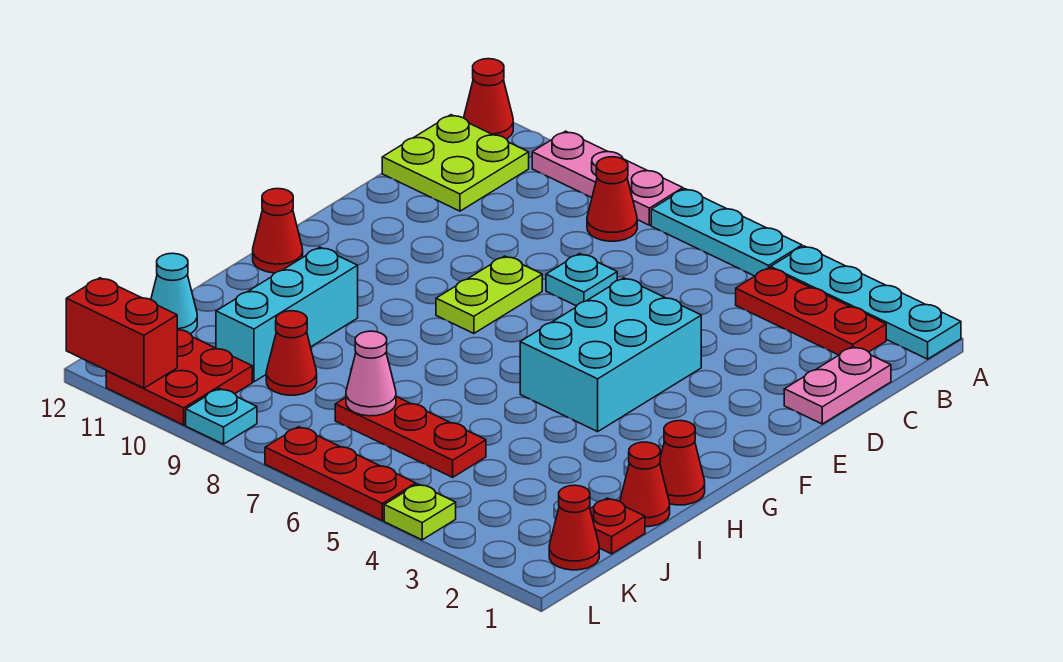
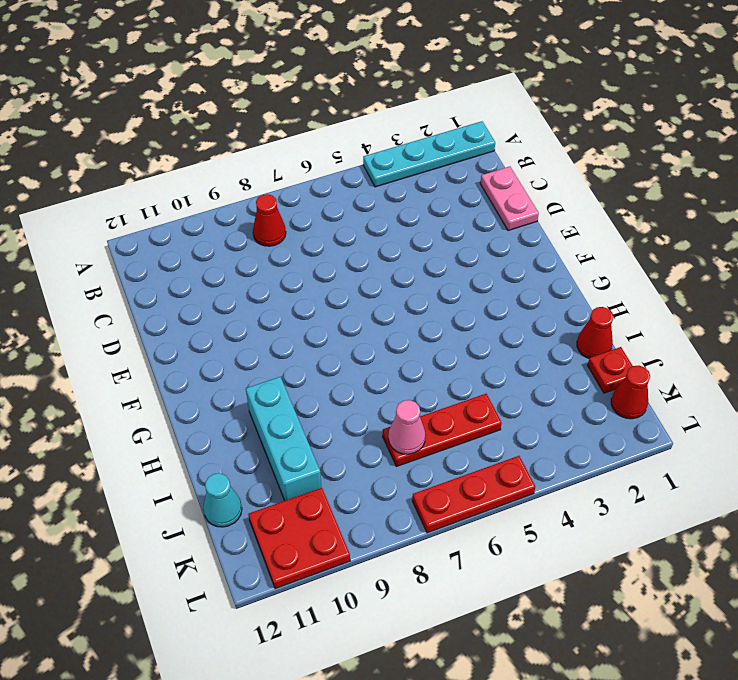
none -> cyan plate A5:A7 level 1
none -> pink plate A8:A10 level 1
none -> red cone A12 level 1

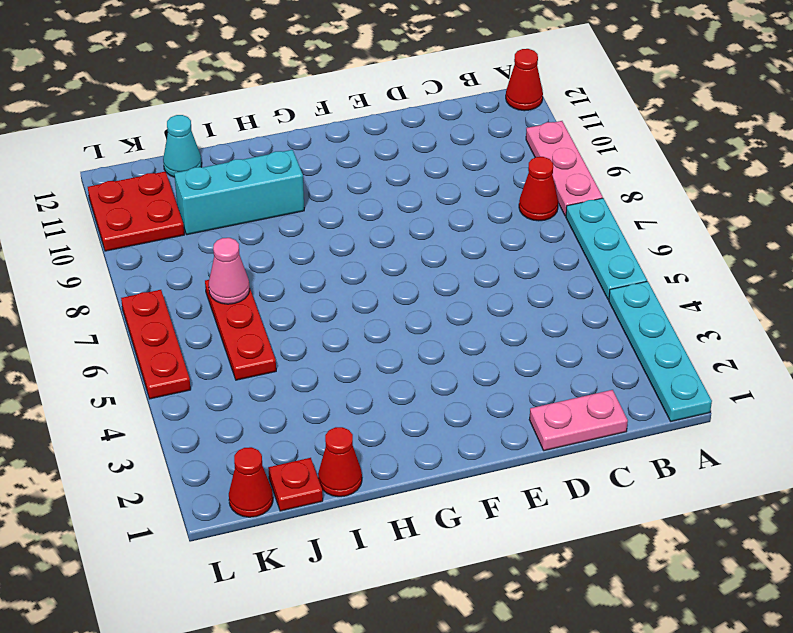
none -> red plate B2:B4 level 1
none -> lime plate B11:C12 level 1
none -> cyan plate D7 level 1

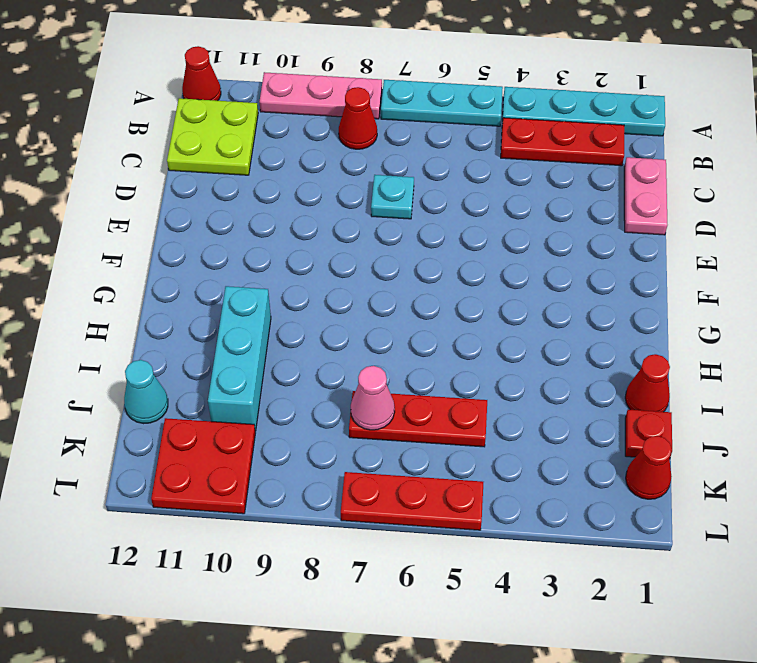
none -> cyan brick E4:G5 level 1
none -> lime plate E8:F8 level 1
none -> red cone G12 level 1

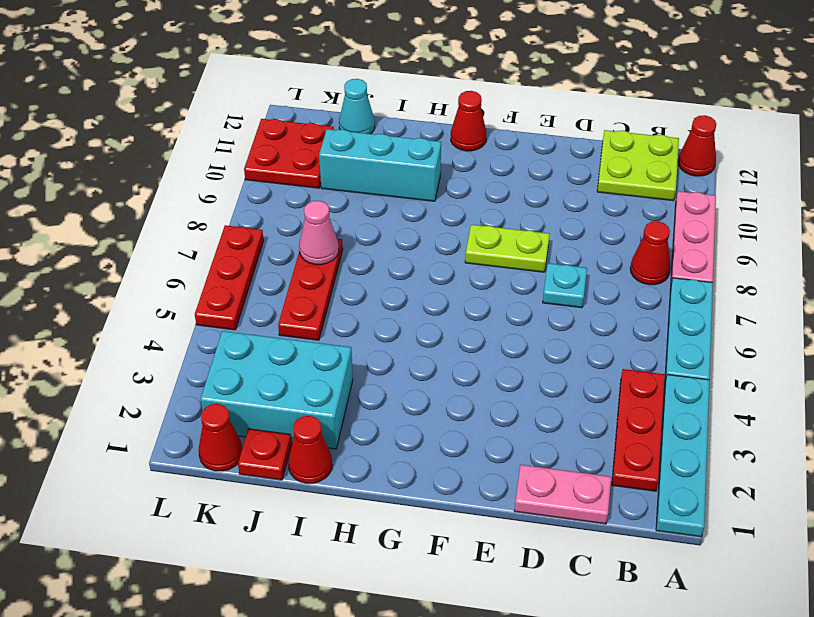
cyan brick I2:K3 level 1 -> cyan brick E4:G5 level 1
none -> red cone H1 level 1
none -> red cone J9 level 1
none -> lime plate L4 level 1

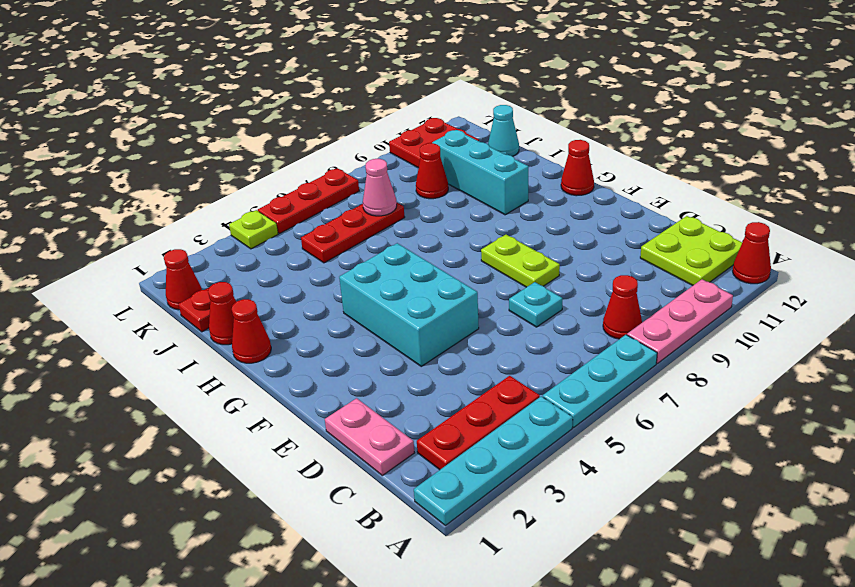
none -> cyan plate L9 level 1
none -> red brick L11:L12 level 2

Action item: Pictures excluded, write out exactly and only the lines of the material from the one containing "none -> lime plate E8:F8 level 1" up to and including the last line.

Output:
none -> lime plate E8:F8 level 1
none -> red cone G12 level 1

cyan brick I2:K3 level 1 -> cyan brick E4:G5 level 1
none -> red cone H1 level 1
none -> red cone J9 level 1
none -> lime plate L4 level 1

none -> cyan plate L9 level 1
none -> red brick L11:L12 level 2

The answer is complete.